Directions
Please output the following records exactly. Leave every image out.

(Coordinate change listings)
──────
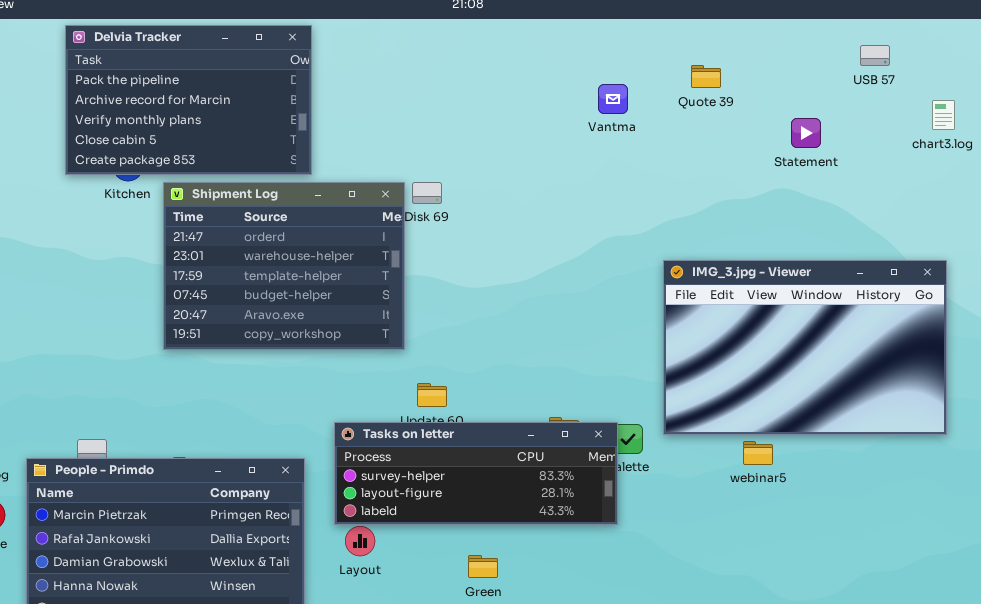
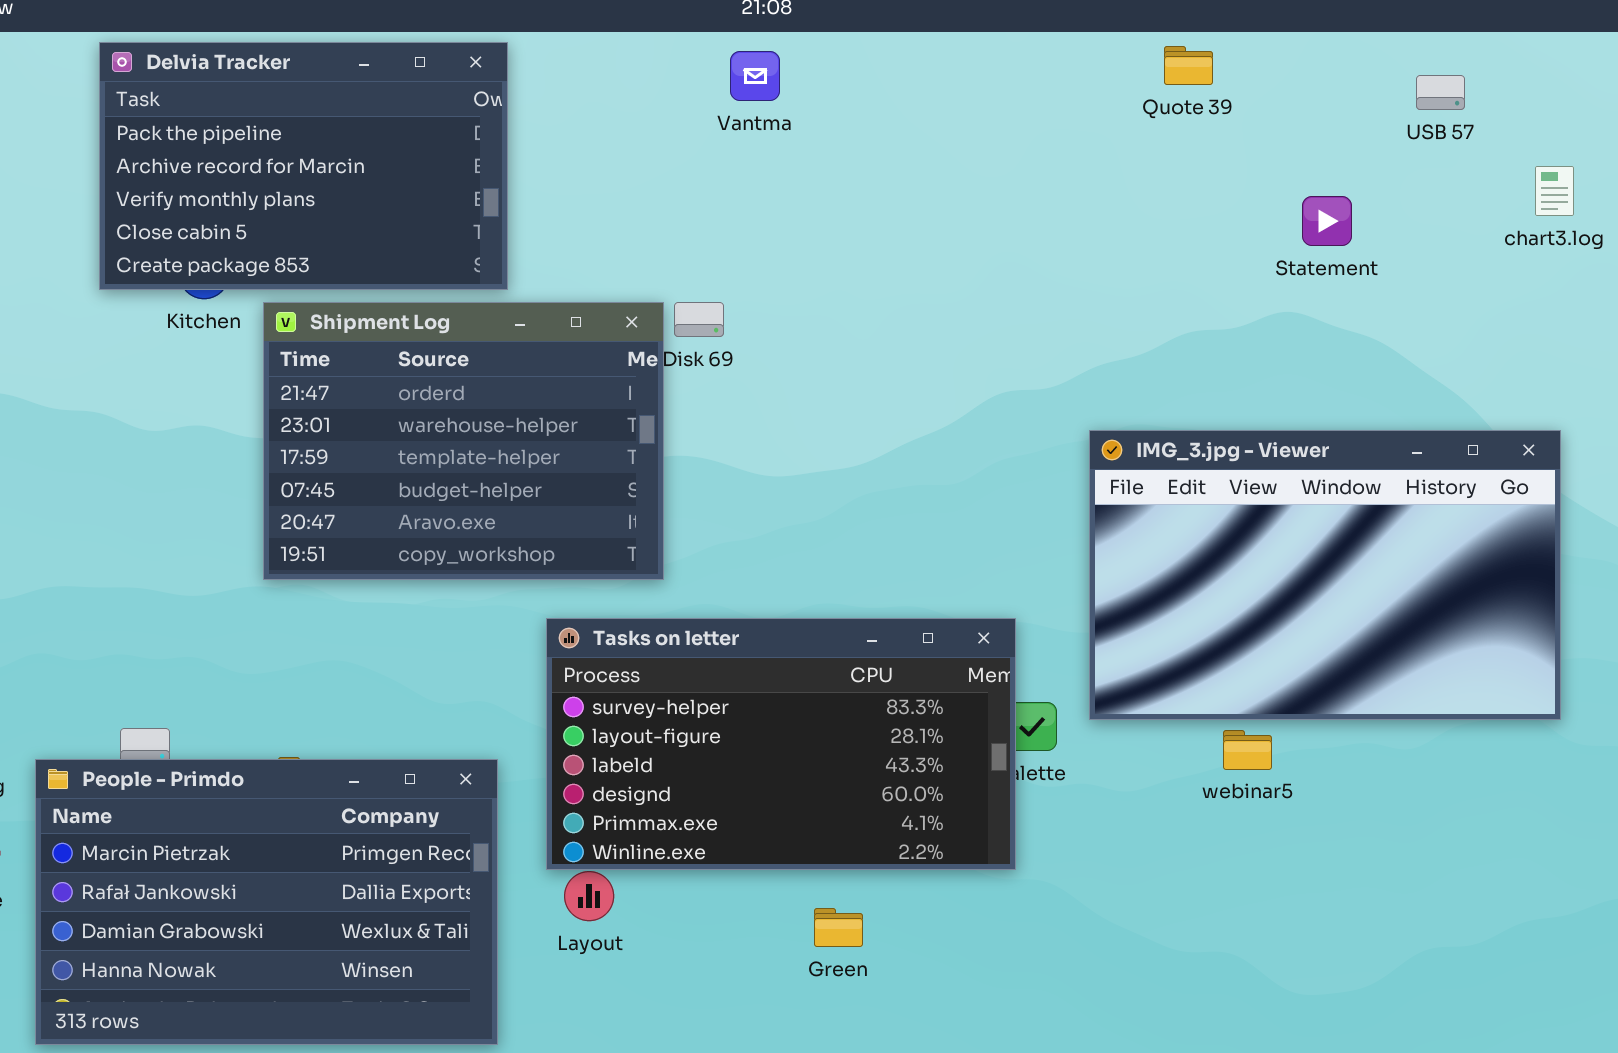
Quote 39: [691,65,721,88] -> [1164,46,1213,85], moved
Vantma: [598,84,628,114] -> [730,51,780,101], moved
Tasks on letter: [334,422,618,525] -> [546,618,1016,870], resized
Green: [468,555,498,578] -> [814,908,863,947], moved

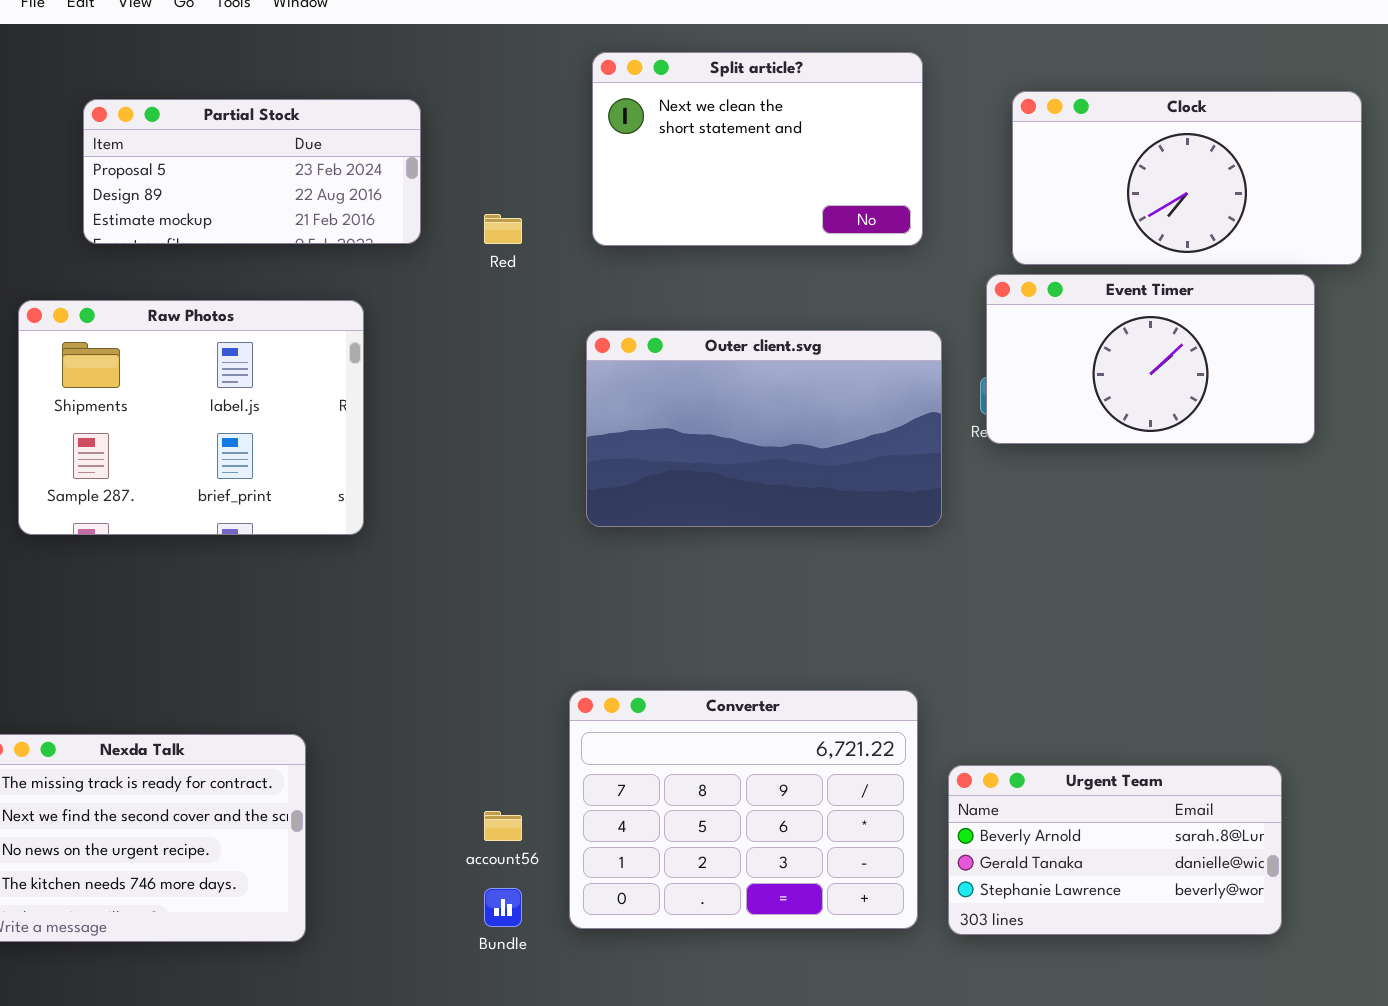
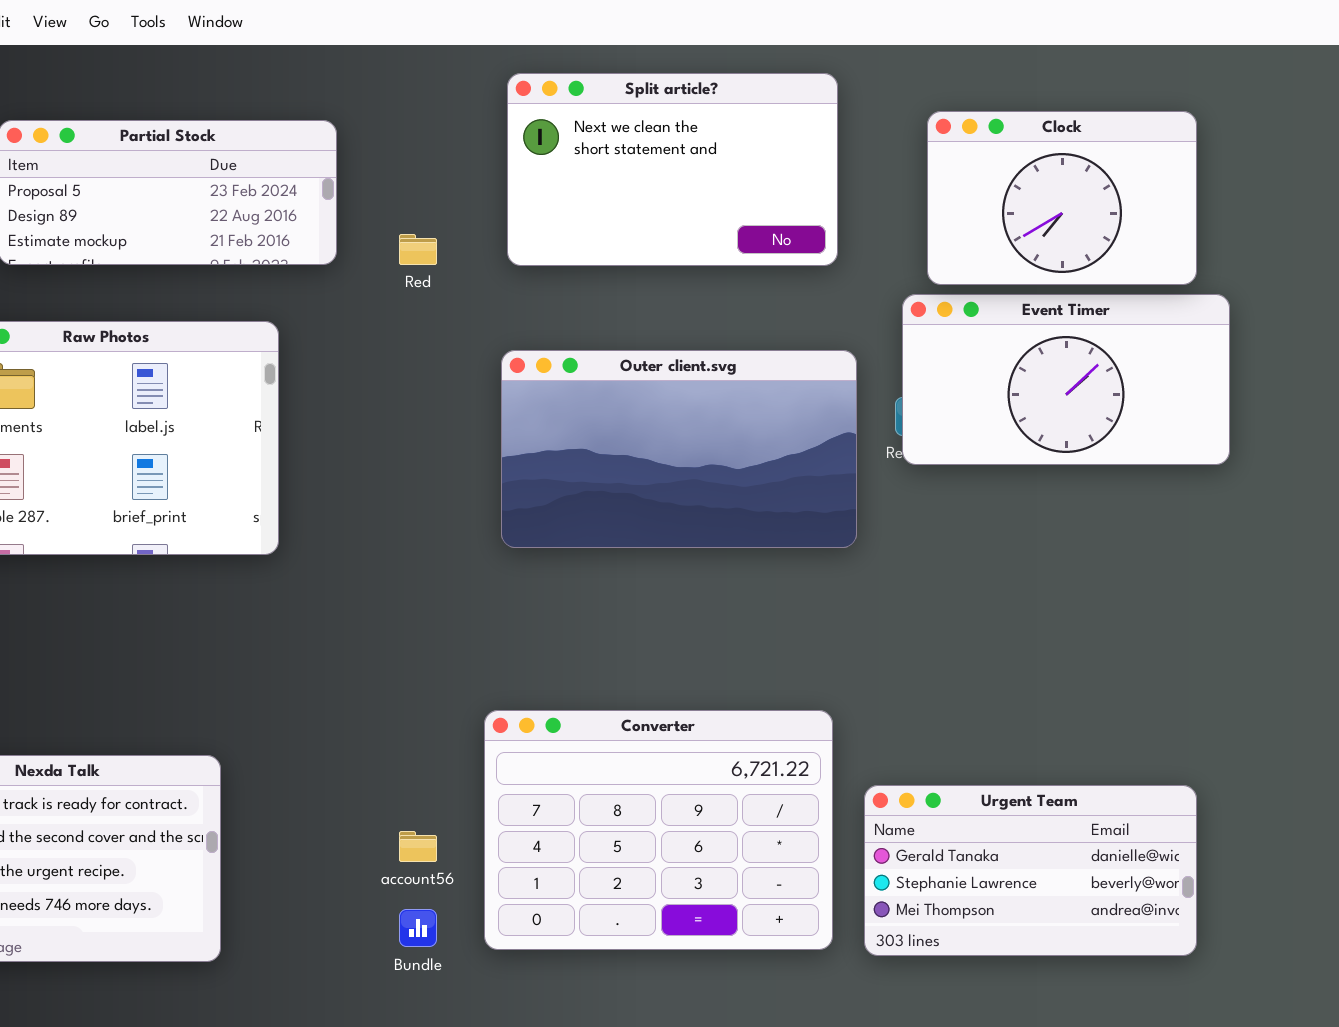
Clock: [1012,91,1362,265] -> [927,111,1197,285], resized
Urgent Team: [948,765,1282,935] -> [864,785,1197,956], scrolled down 1 row

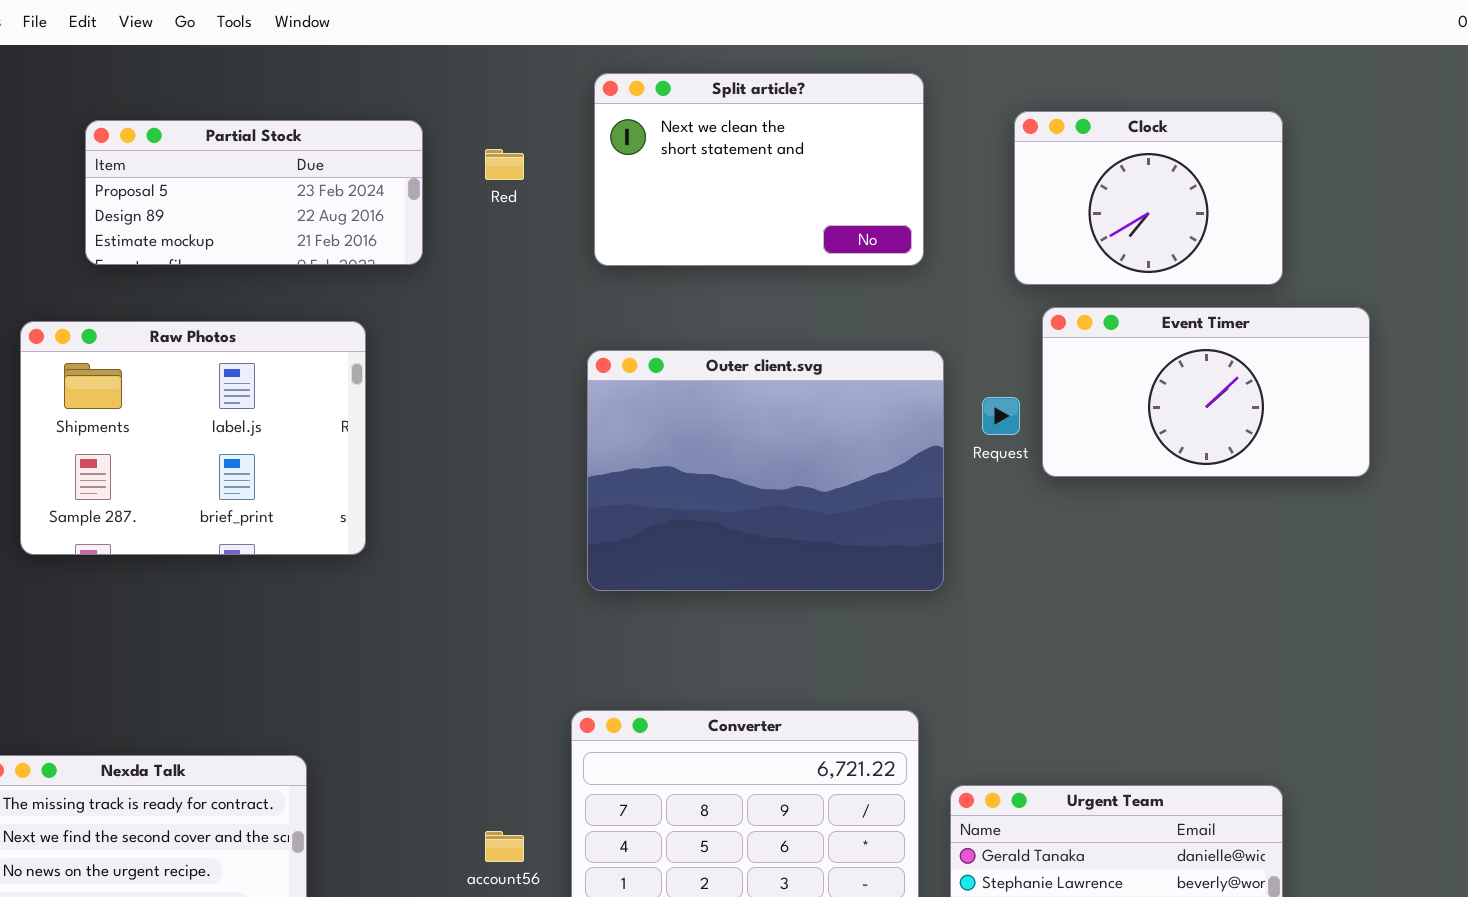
Red: [399,234,437,265] -> [485,149,524,180], moved
Event Timer: [902,294,1230,465] -> [1042,307,1370,477], moved
Outer client.svg: [501,350,857,548] -> [587,350,944,591], resized

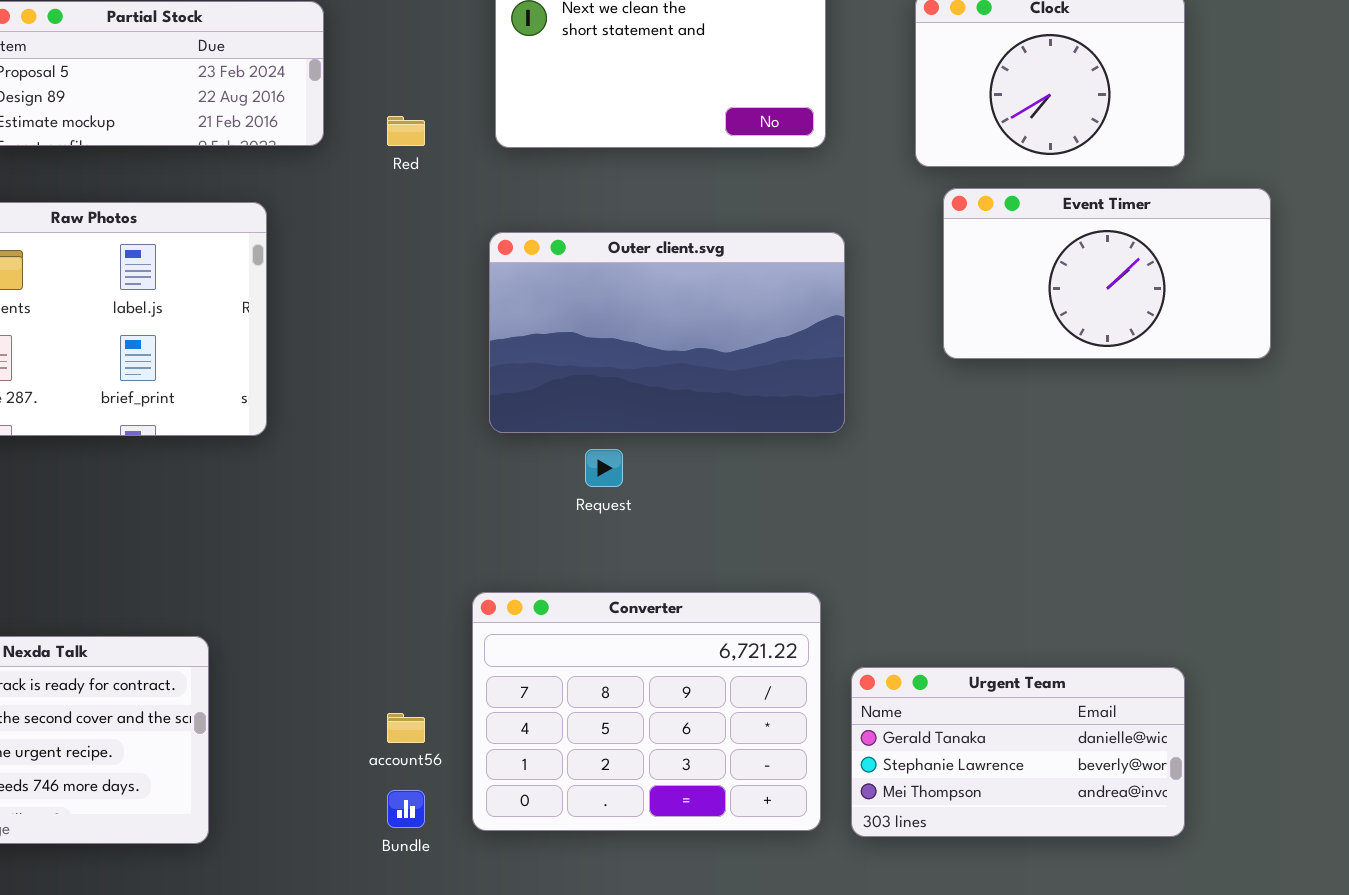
Red: [485,149,524,180] -> [387,116,425,146], moved
Outer client.svg: [587,350,944,591] -> [489,232,845,433], resized
Request: [982,397,1020,435] -> [585,449,623,487], moved

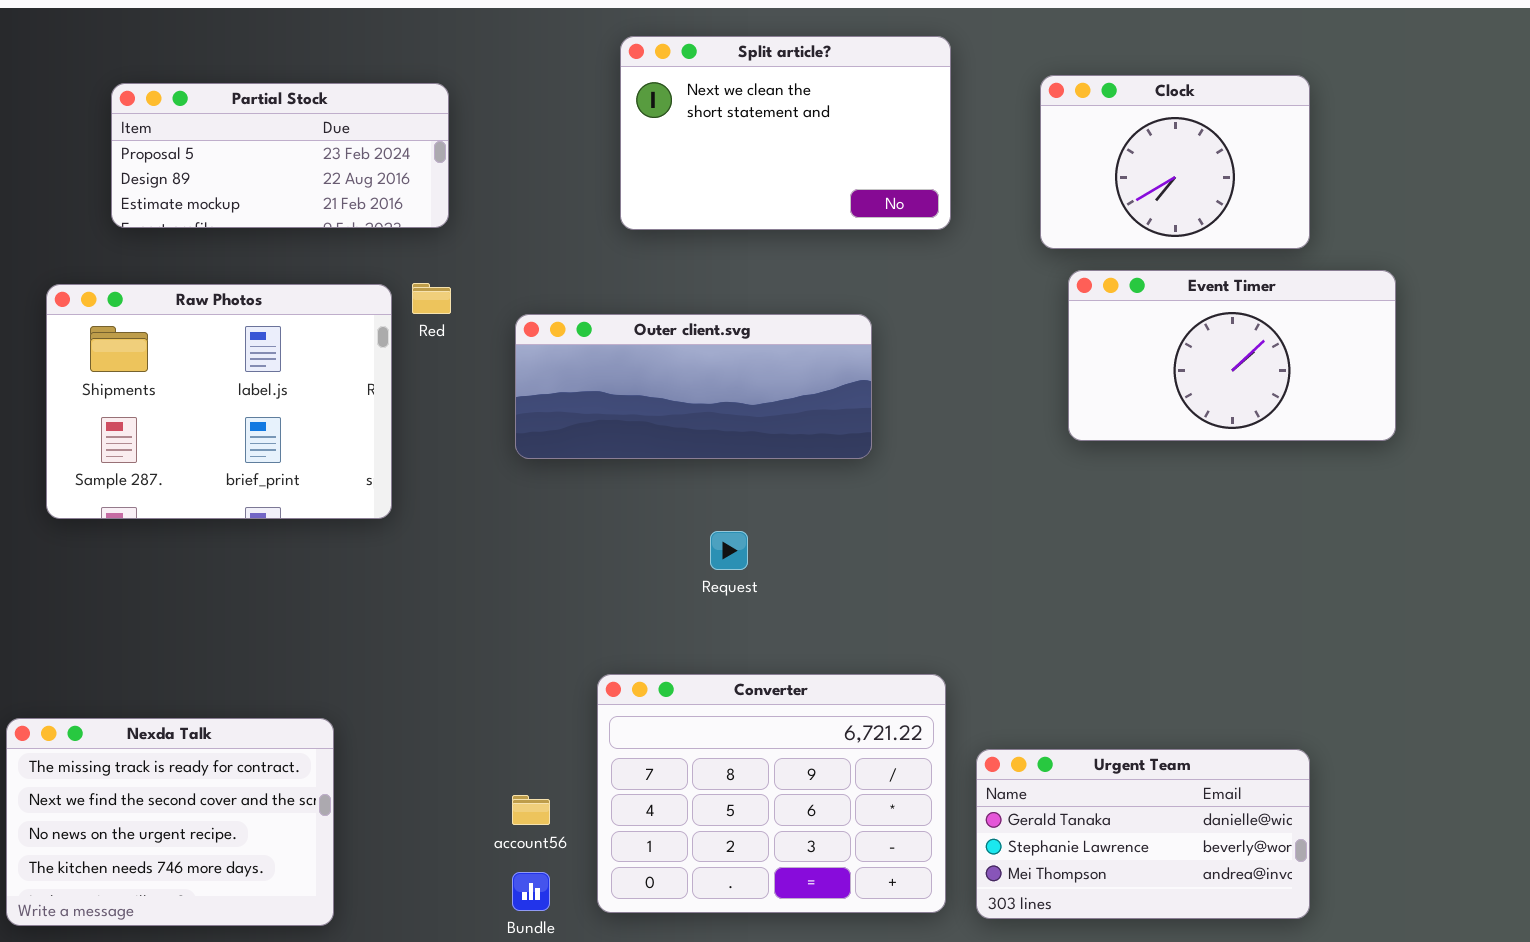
Red: [387,116,425,146] -> [412,283,451,314], moved
Outer client.svg: [489,232,845,433] -> [515,314,872,459], moved, resized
──────
Expected answer
Quote 39: [691,65,721,88] -> [1164,46,1213,85], moved
Vantma: [598,84,628,114] -> [730,51,780,101], moved
Tasks on letter: [334,422,618,525] -> [546,618,1016,870], resized
Green: [468,555,498,578] -> [814,908,863,947], moved

Clock: [1012,91,1362,265] -> [927,111,1197,285], resized
Urgent Team: [948,765,1282,935] -> [864,785,1197,956], scrolled down 1 row

Red: [399,234,437,265] -> [485,149,524,180], moved
Event Timer: [902,294,1230,465] -> [1042,307,1370,477], moved
Outer client.svg: [501,350,857,548] -> [587,350,944,591], resized

Red: [485,149,524,180] -> [387,116,425,146], moved
Outer client.svg: [587,350,944,591] -> [489,232,845,433], resized
Request: [982,397,1020,435] -> [585,449,623,487], moved

Red: [387,116,425,146] -> [412,283,451,314], moved
Outer client.svg: [489,232,845,433] -> [515,314,872,459], moved, resized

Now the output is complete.